Recorded data
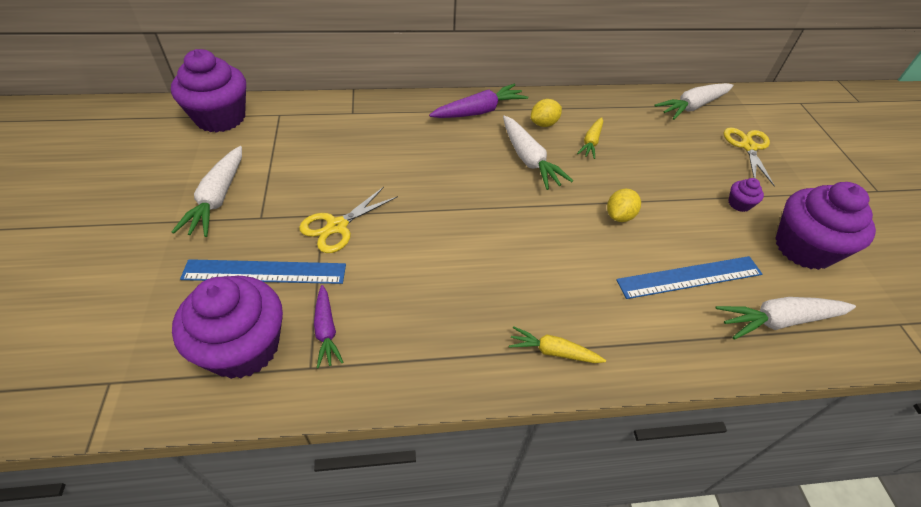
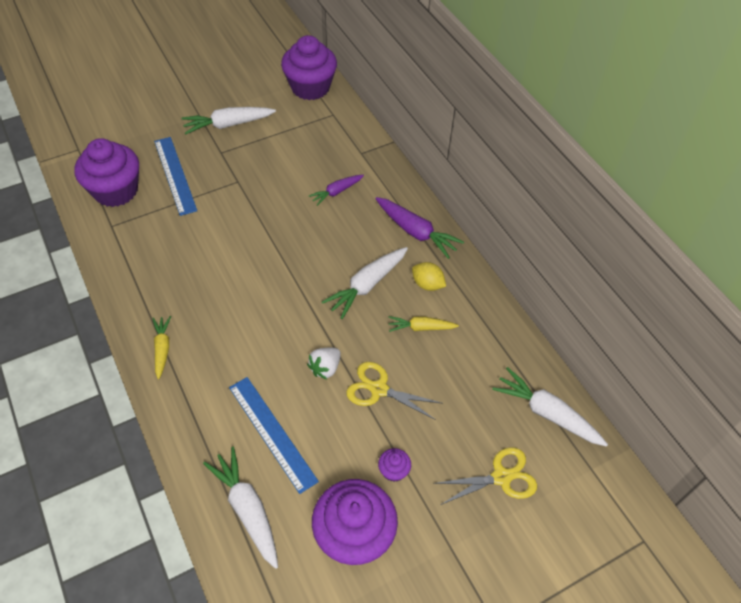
camera: 70 degrees right, 5 degrees up
(326, 330) = (140, 222): purple carrot -> purple carrot (336, 192)
(337, 226) = (230, 193): yellow scissors -> yellow scissors (379, 389)
(619, 216) = (325, 368): yellow lemon -> white strawberry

Problem statement
Everything in the data except the pictures should be restated word for word.

Result of the exercise
camera: 70 degrees right, 5 degrees up
(326, 330) = (140, 222): purple carrot -> purple carrot (336, 192)
(337, 226) = (230, 193): yellow scissors -> yellow scissors (379, 389)
(619, 216) = (325, 368): yellow lemon -> white strawberry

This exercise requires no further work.